§ What you will do
Begin the copy at the line containing "[(475,570),(512,570),(512,537),(475,537),(475,570)]" in the data below and end it at the line containing "[(216,536),(251,536),(251,500),(216,500),(216,536)]", keeping each line exact and leaving out pictures.

§ Raw data

- - - -

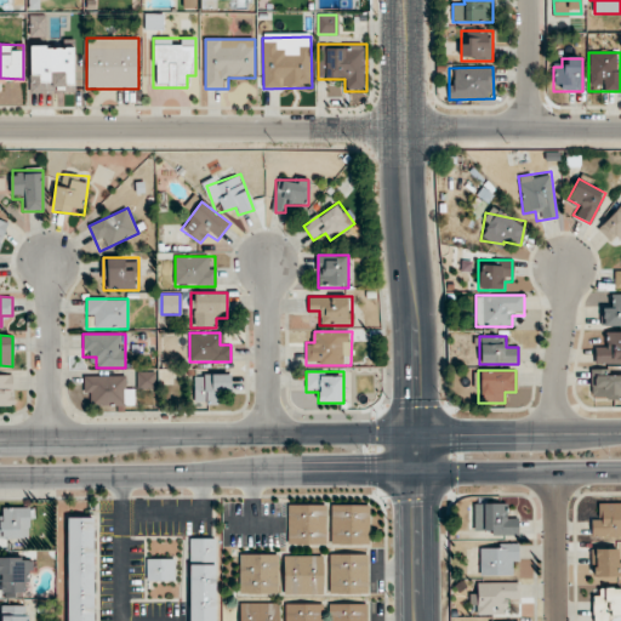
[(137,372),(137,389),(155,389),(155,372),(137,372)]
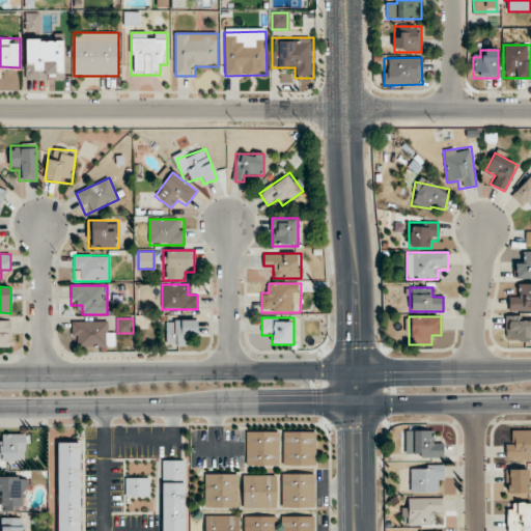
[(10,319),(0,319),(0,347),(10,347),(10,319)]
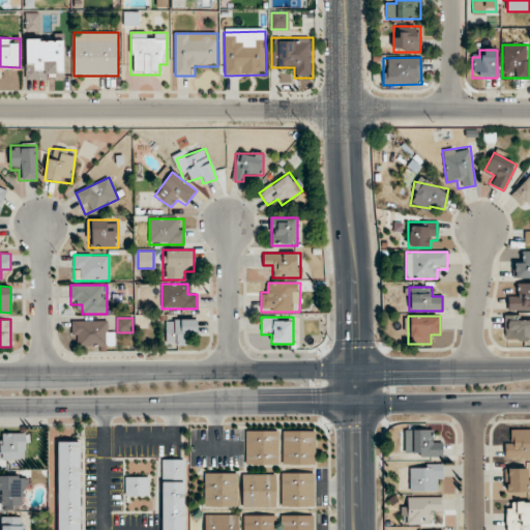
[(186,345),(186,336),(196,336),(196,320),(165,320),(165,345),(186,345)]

- - - -

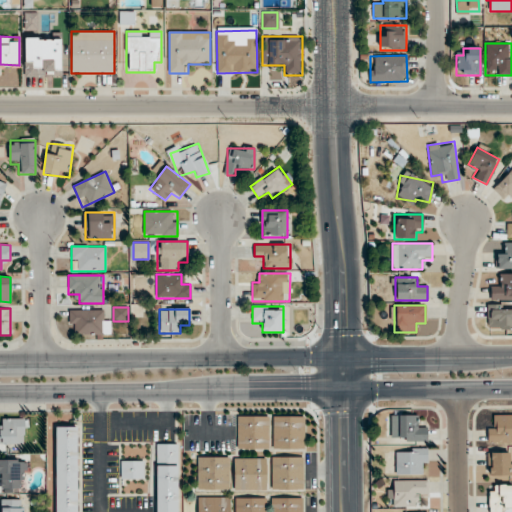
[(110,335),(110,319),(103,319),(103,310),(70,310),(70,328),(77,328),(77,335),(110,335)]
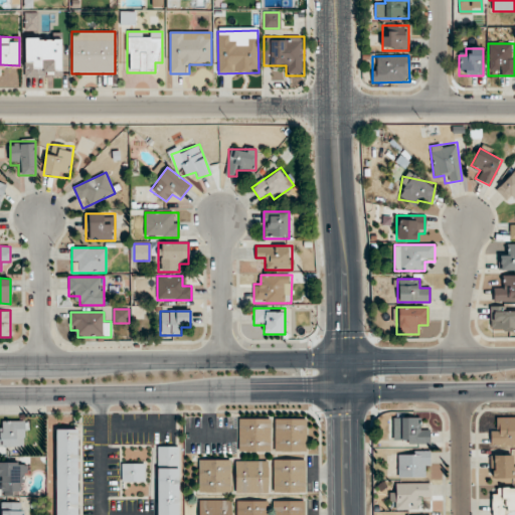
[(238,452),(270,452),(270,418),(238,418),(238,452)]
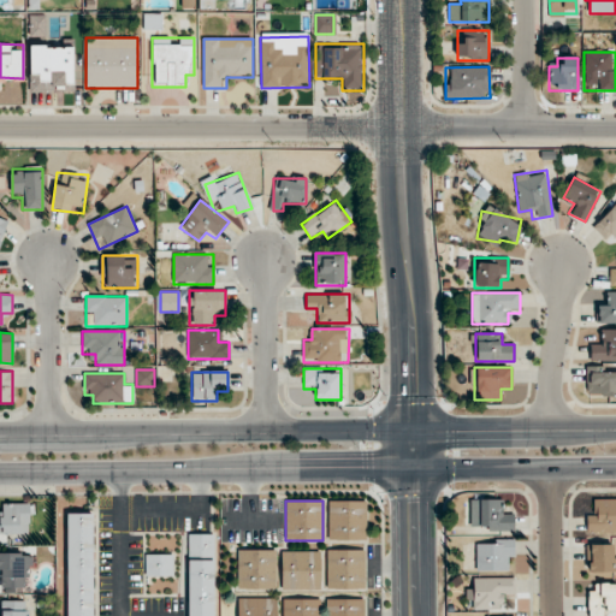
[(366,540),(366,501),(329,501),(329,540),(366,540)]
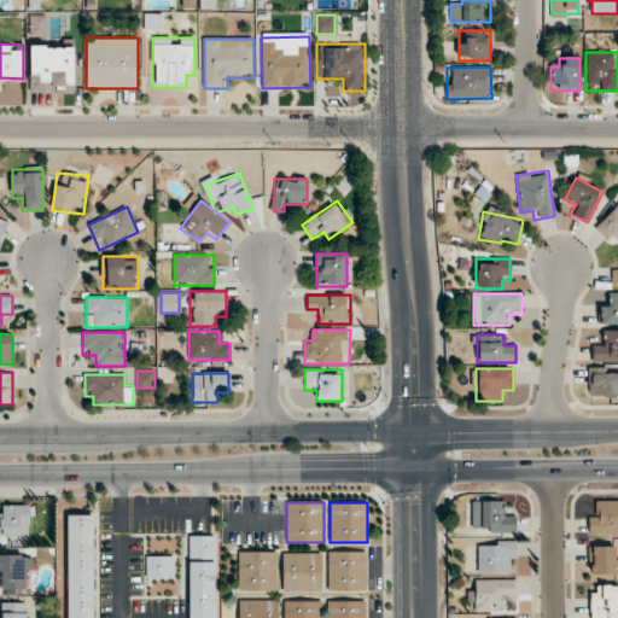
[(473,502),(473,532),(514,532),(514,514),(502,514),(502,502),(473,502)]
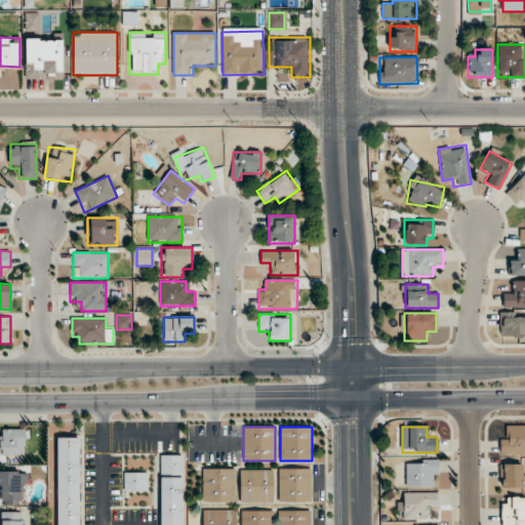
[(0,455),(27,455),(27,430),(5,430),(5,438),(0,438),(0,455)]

- - - -

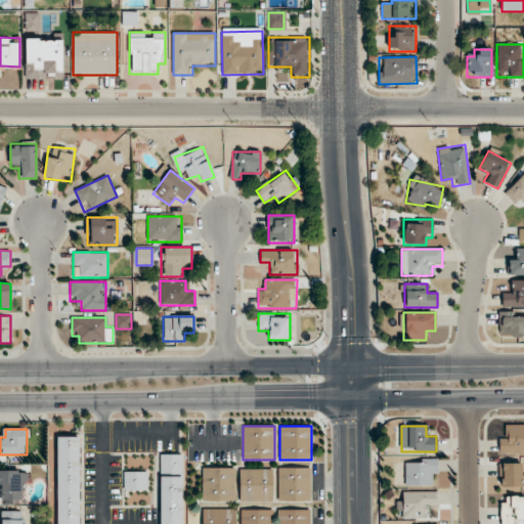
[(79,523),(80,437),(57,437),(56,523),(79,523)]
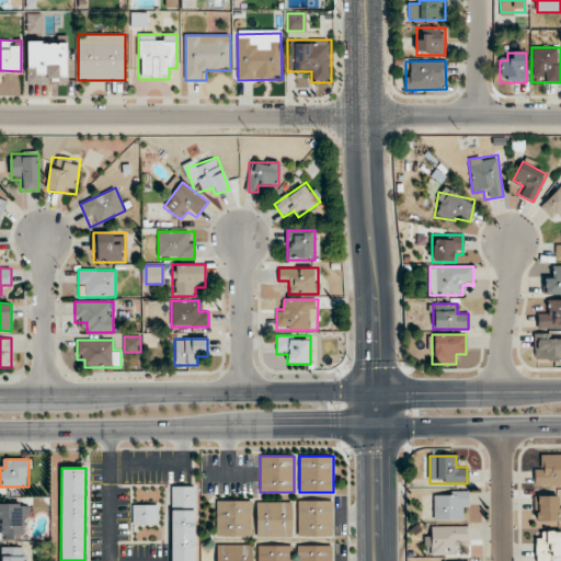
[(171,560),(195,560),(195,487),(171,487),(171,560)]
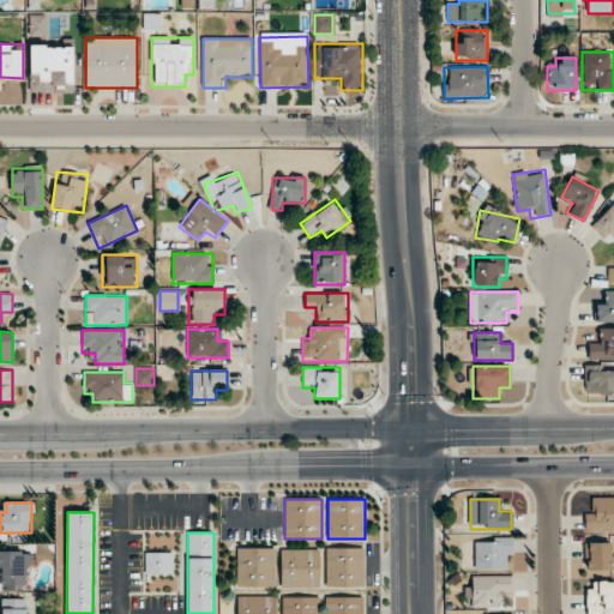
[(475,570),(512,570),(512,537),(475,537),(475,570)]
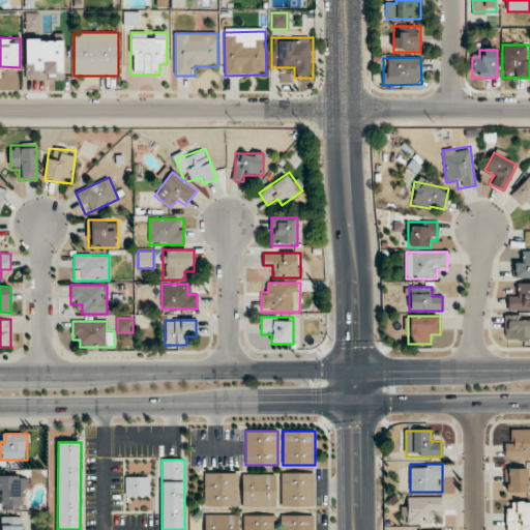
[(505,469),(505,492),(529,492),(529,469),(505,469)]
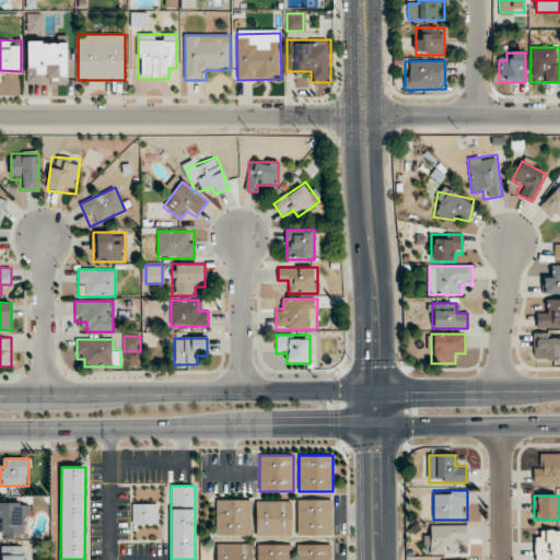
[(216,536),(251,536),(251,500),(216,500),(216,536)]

- - - -

§ Task output
[(475,570),(512,570),(512,537),(475,537),(475,570)]
[(505,469),(505,492),(529,492),(529,469),(505,469)]
[(216,536),(251,536),(251,500),(216,500),(216,536)]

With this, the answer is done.